◆ Aim of the task ◆
Write out again, exactly, the lines below starting at the one with "orange tape: 6 -> 7" and ending at the one with "purple bowl: 1 -> 4".

◆ Available records ◆

+ + + +

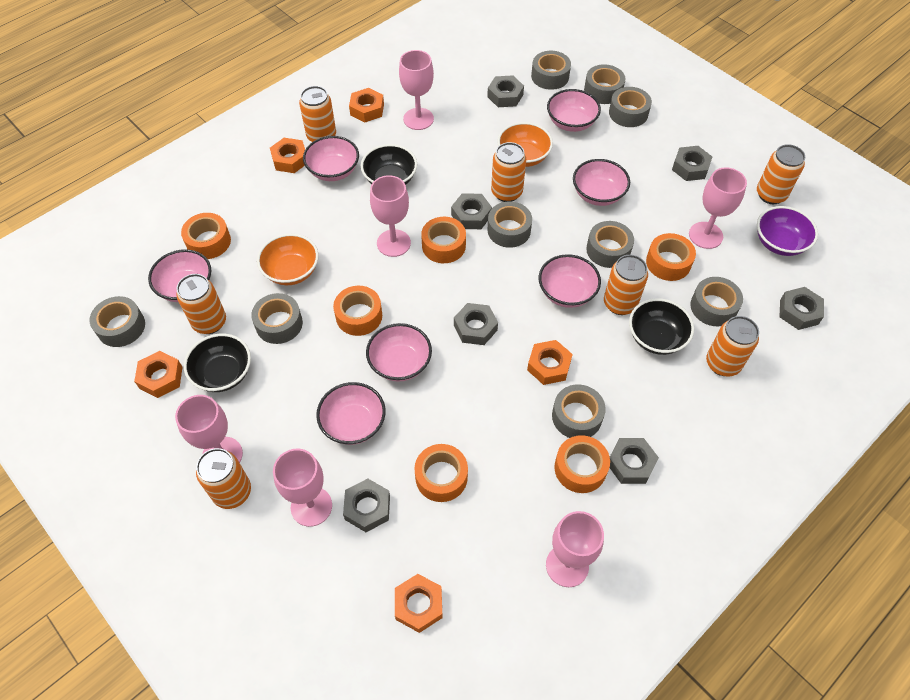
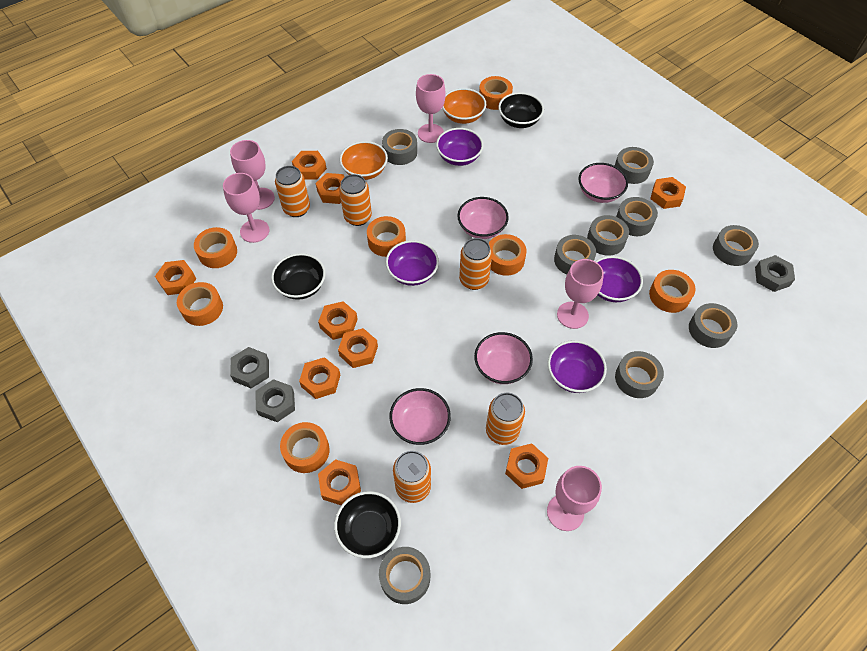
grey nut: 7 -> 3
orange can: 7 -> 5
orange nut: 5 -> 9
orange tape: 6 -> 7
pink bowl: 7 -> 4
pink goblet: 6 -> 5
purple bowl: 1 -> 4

+ + + +

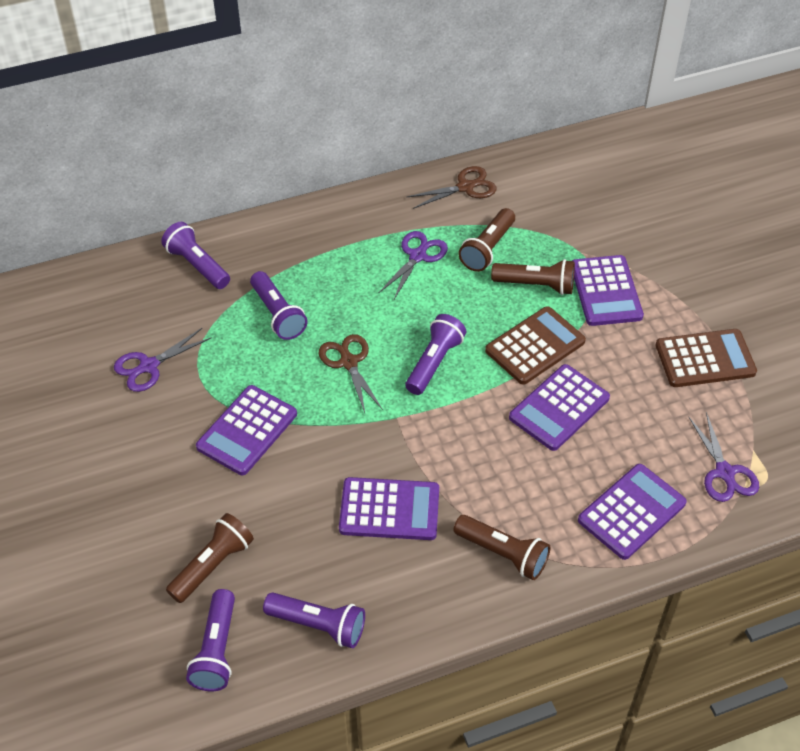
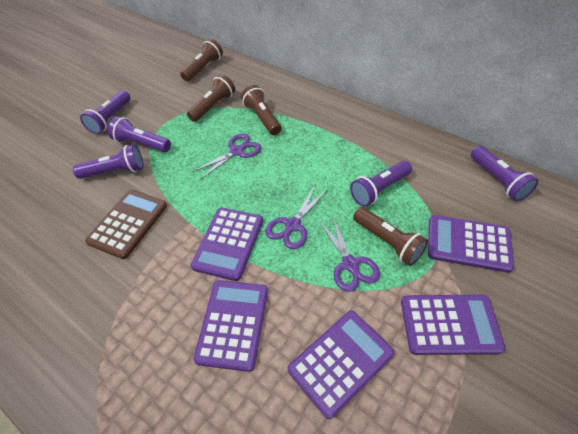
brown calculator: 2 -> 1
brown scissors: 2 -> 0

+ + + +

◆ Output ◆
orange tape: 6 -> 7
pink bowl: 7 -> 4
pink goblet: 6 -> 5
purple bowl: 1 -> 4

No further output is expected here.